*** DATA FOR THIS TASK Section Begins ***

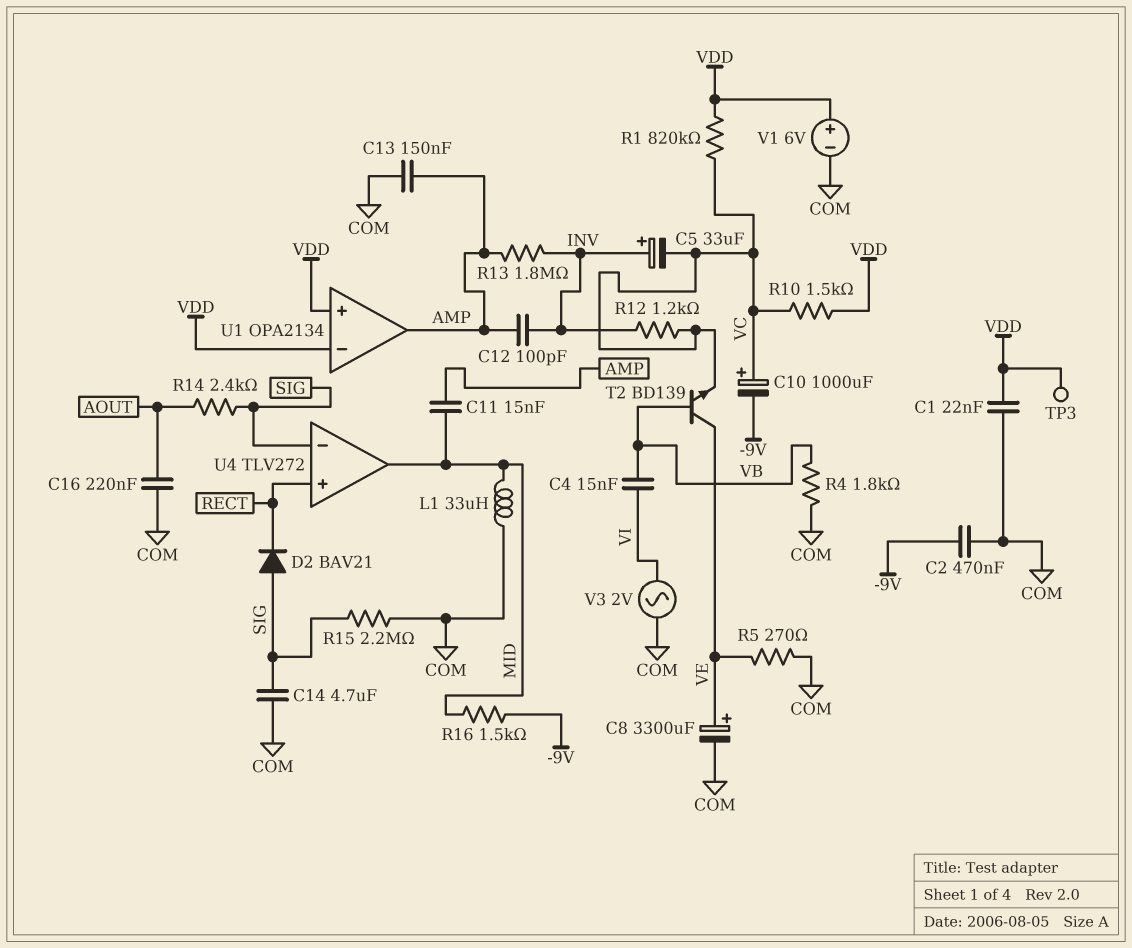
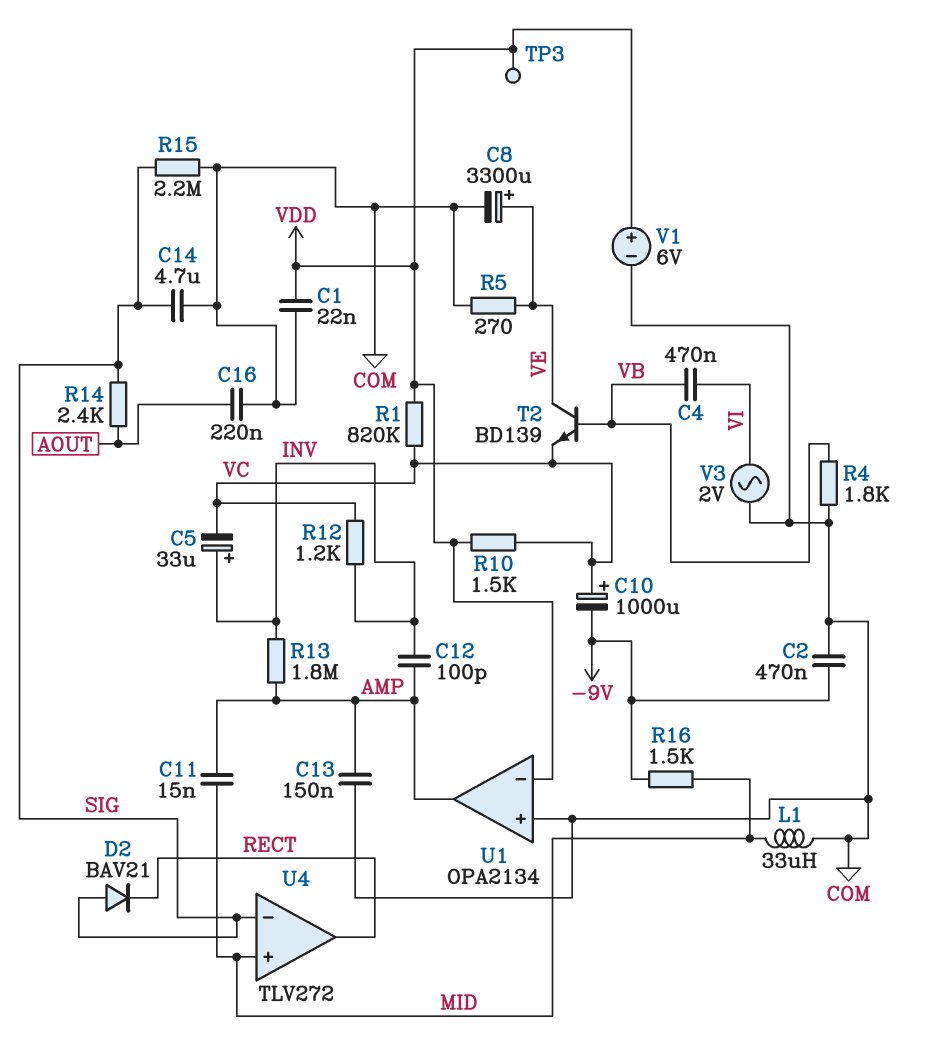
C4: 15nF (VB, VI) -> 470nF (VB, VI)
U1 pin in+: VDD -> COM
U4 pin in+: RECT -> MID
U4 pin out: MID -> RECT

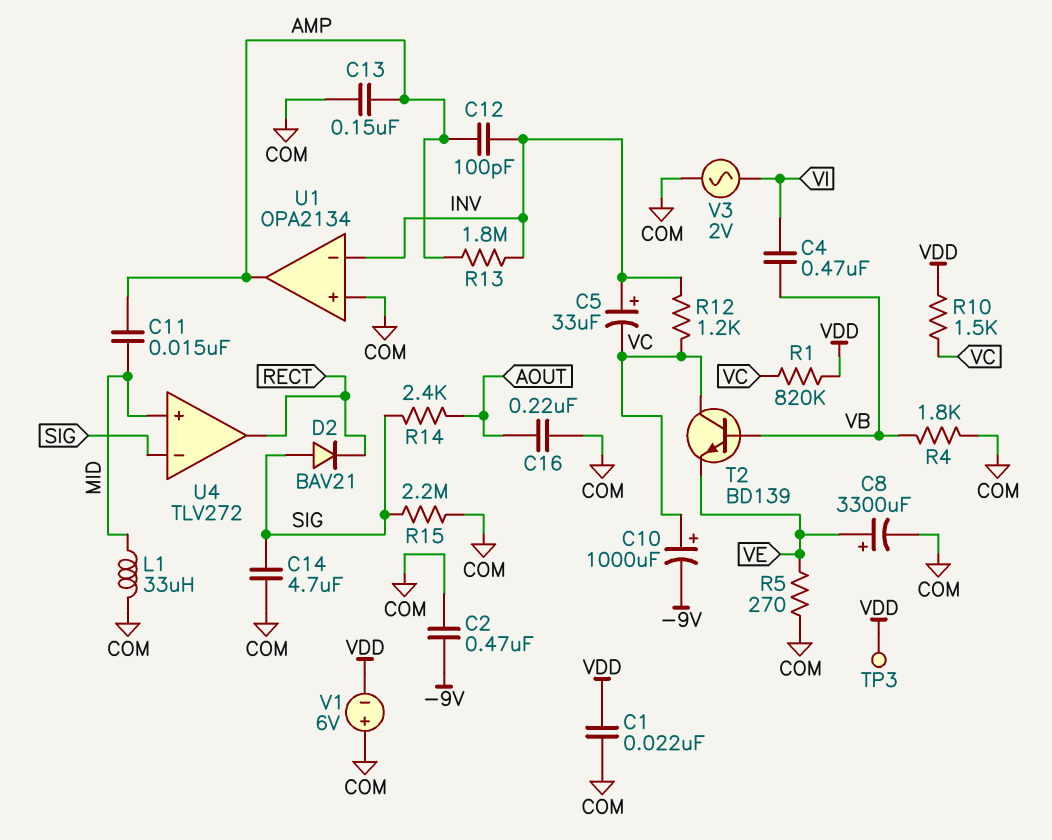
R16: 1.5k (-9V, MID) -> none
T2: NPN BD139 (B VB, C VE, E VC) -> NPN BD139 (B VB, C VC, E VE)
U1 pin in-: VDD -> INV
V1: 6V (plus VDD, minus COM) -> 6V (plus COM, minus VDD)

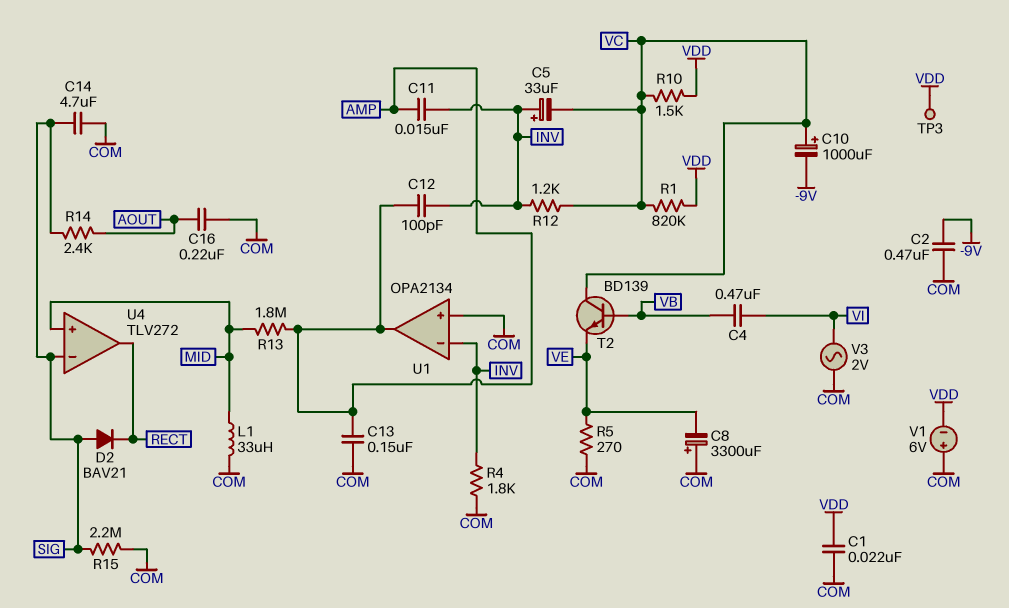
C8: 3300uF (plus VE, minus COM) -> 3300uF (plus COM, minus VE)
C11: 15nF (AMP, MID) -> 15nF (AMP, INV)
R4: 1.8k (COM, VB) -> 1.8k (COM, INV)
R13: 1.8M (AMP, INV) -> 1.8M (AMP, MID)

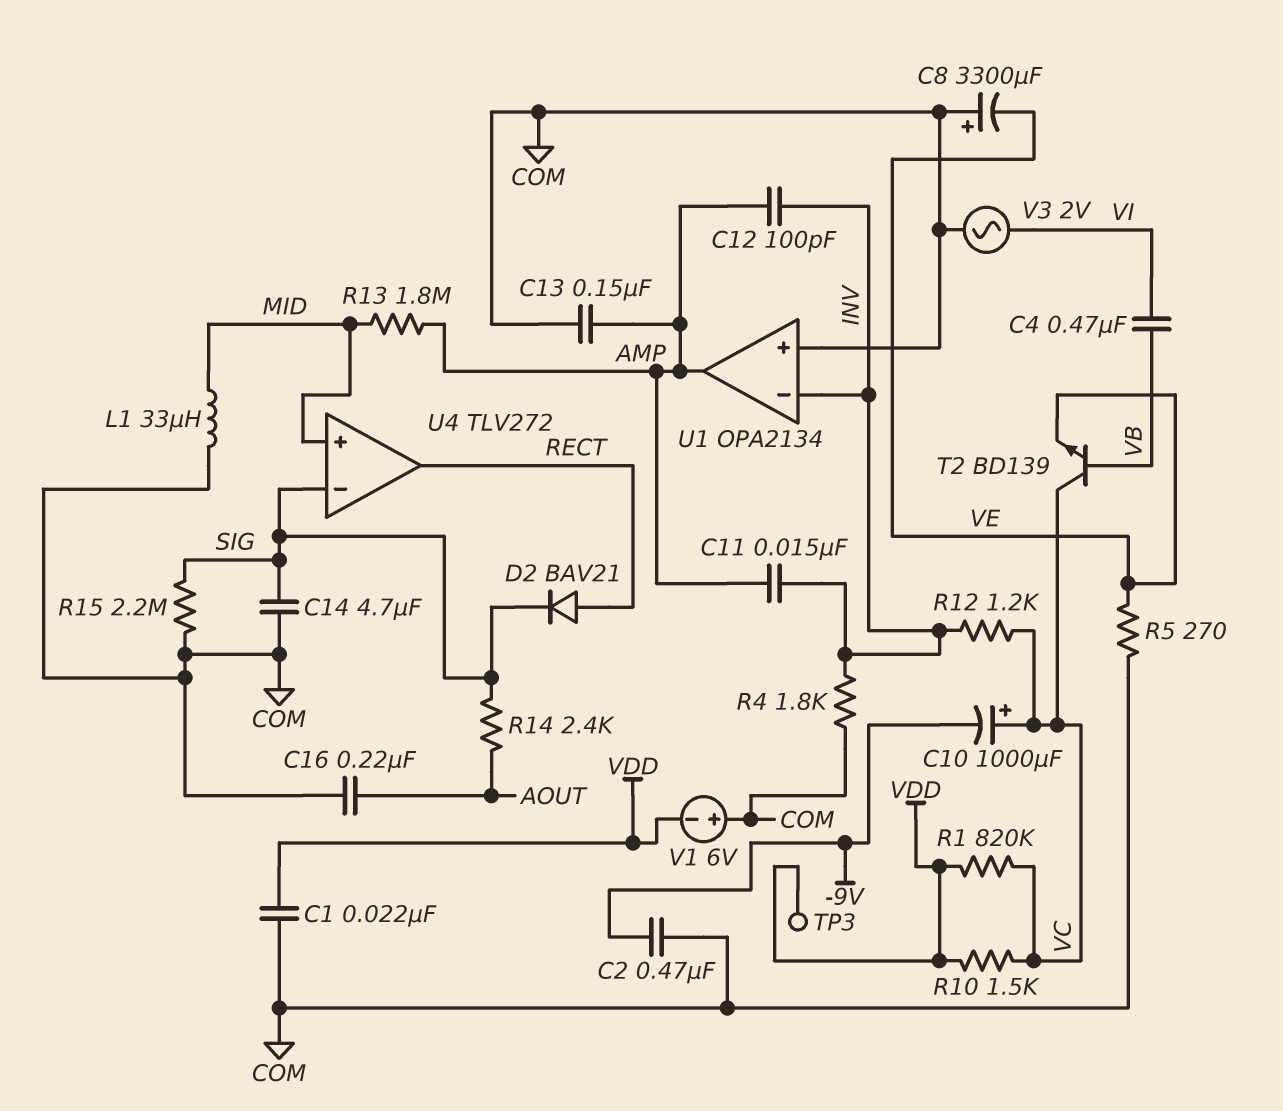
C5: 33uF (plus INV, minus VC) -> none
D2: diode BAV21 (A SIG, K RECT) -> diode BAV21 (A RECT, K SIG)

*** DATA FOR THIS TASK Section Ends ***
*** DATA FOR THIS TASK Section Begins ***

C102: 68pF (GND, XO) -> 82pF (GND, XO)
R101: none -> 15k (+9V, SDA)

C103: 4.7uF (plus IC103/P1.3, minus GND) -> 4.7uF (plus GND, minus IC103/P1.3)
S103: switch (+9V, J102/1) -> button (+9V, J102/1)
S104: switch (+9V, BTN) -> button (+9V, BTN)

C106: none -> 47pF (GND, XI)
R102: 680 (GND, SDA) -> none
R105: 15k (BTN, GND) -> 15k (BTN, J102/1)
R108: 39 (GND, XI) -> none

*** DATA FOR THIS TASK Section Ends ***
*** DATA FOR THIS TASK Section Begins ***

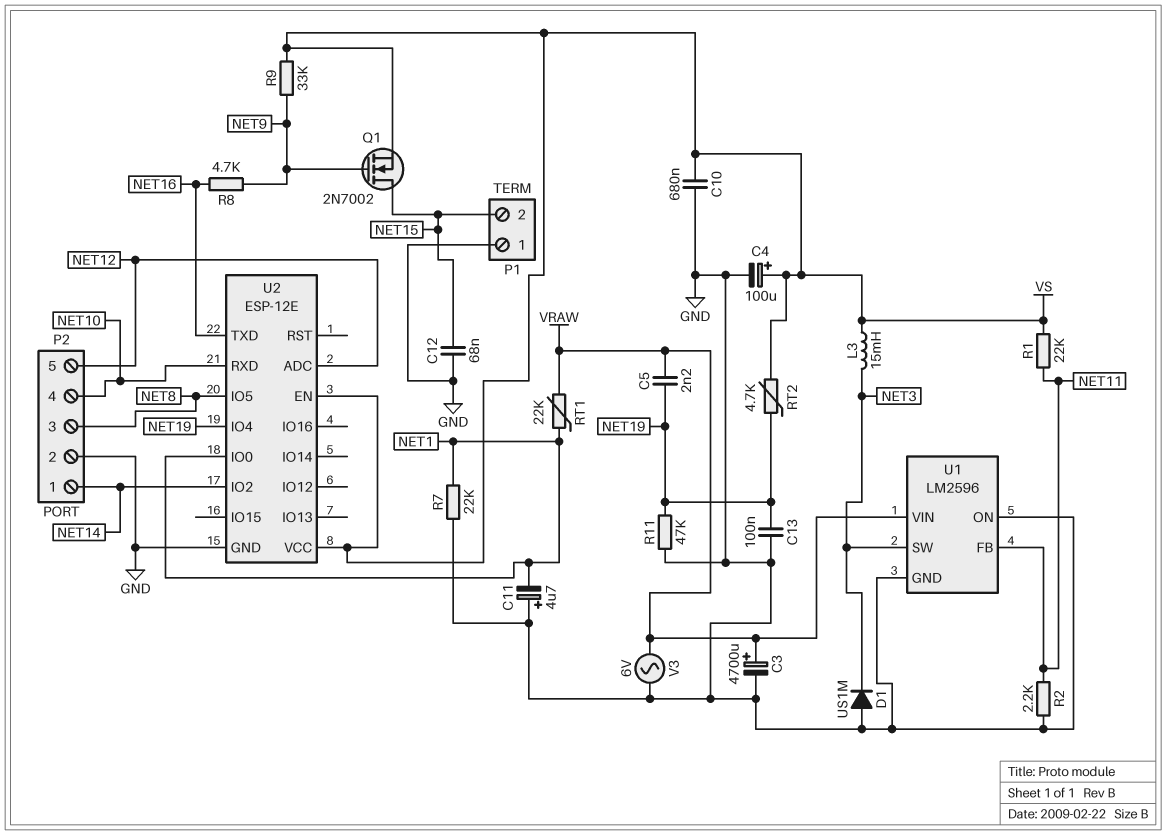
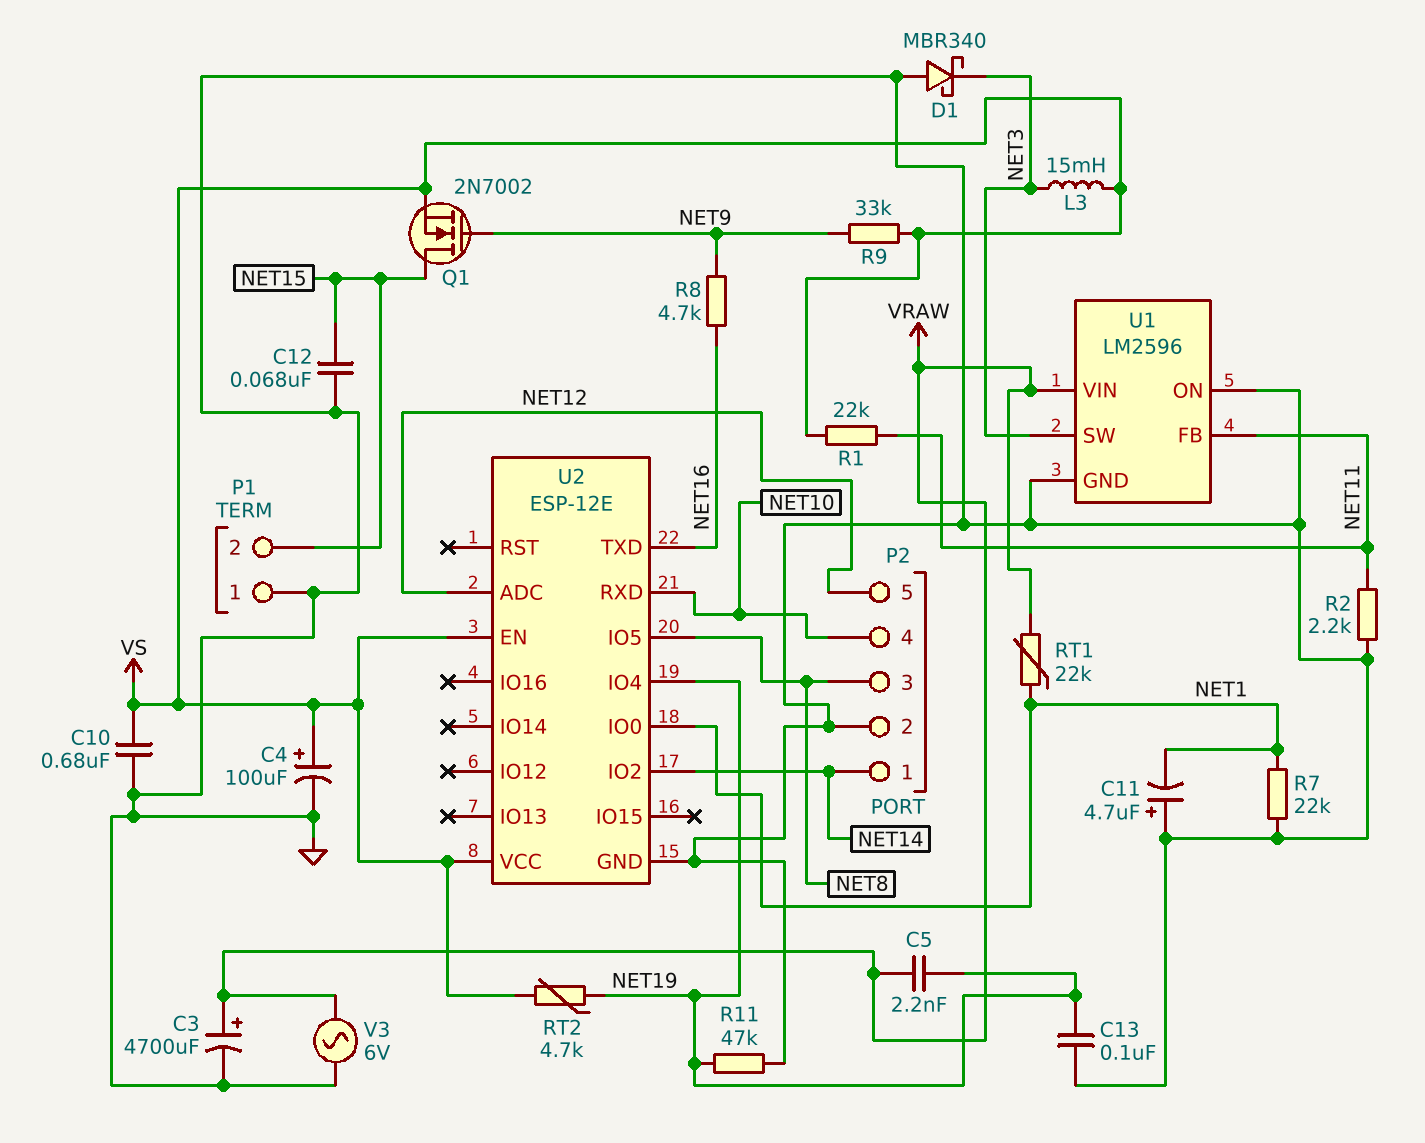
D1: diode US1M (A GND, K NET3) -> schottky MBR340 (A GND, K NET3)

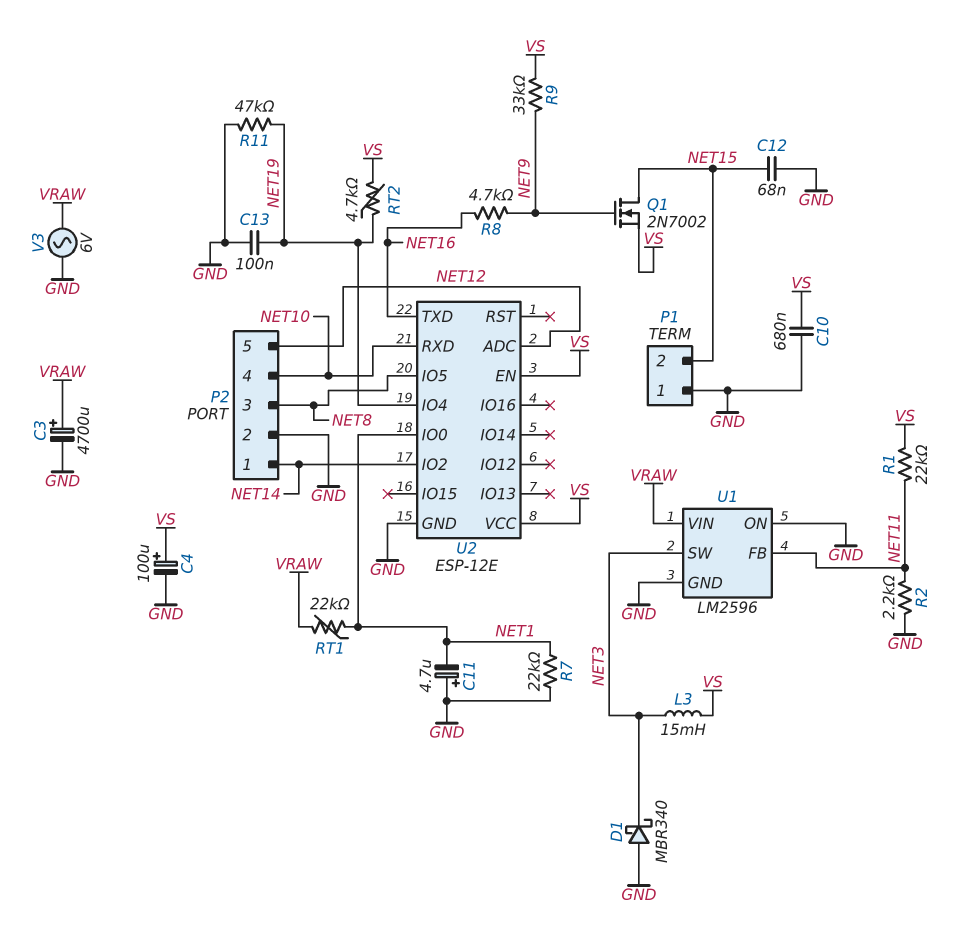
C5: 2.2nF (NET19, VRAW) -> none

*** DATA FOR THIS TASK Section Ends ***

▶ _TRY IT_
Using the data above, copy exactly the lines from the one containing "C4: 15nF (VB, VI) -> 470nF (VB, VI)" to the one containing "R4: 1.8k (COM, VB) -> 1.8k (COM, INV)", inclusive. Exclude the pictures.

▶ _ANSWER FOR THE TASK_
C4: 15nF (VB, VI) -> 470nF (VB, VI)
U1 pin in+: VDD -> COM
U4 pin in+: RECT -> MID
U4 pin out: MID -> RECT

R16: 1.5k (-9V, MID) -> none
T2: NPN BD139 (B VB, C VE, E VC) -> NPN BD139 (B VB, C VC, E VE)
U1 pin in-: VDD -> INV
V1: 6V (plus VDD, minus COM) -> 6V (plus COM, minus VDD)

C8: 3300uF (plus VE, minus COM) -> 3300uF (plus COM, minus VE)
C11: 15nF (AMP, MID) -> 15nF (AMP, INV)
R4: 1.8k (COM, VB) -> 1.8k (COM, INV)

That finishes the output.